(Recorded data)
┏━━

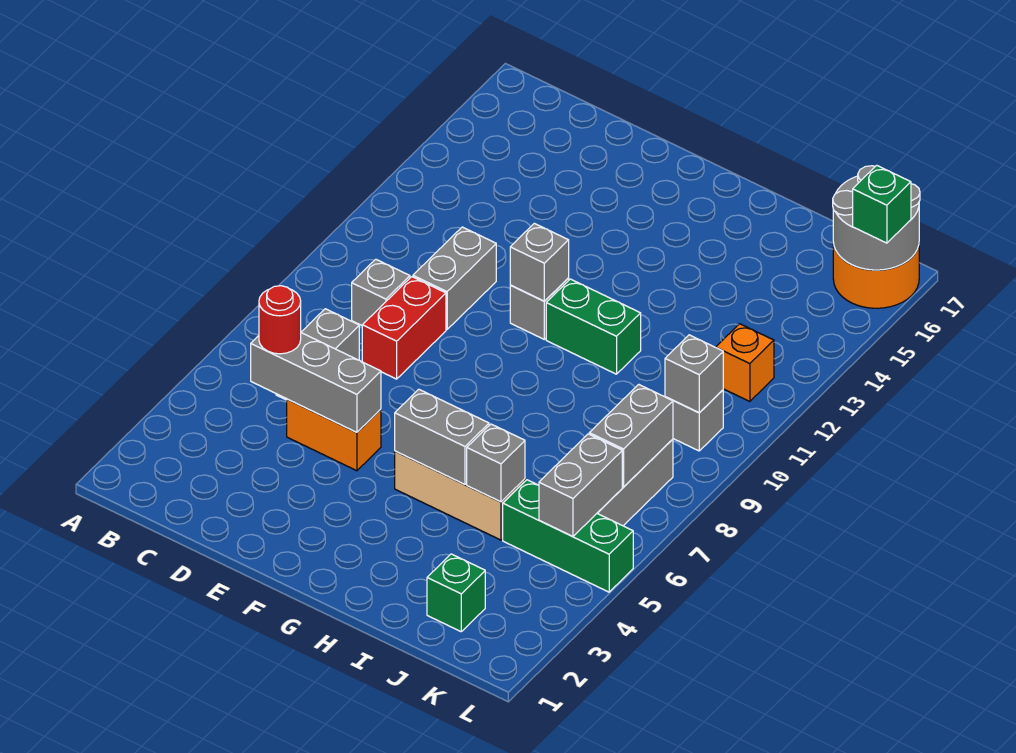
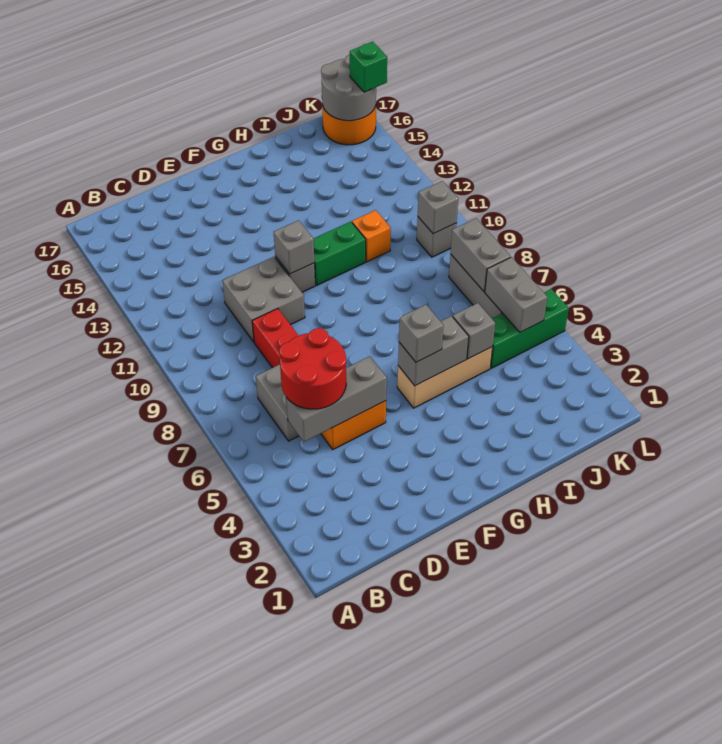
red round brick C5 level 3 -> red round brick C5:D6 level 3
grey brick C9 level 1 -> grey brick G5 level 3
grey brick D10:D11 level 1 -> grey brick D10:E11 level 1
green brick J2 level 1 -> none
orange brick K12 level 1 -> orange brick I11 level 1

┗━━

*Your goal*. Copy out the entries verbatim and leave the images out.

*Response for this exercise*.
red round brick C5 level 3 -> red round brick C5:D6 level 3
grey brick C9 level 1 -> grey brick G5 level 3
grey brick D10:D11 level 1 -> grey brick D10:E11 level 1
green brick J2 level 1 -> none
orange brick K12 level 1 -> orange brick I11 level 1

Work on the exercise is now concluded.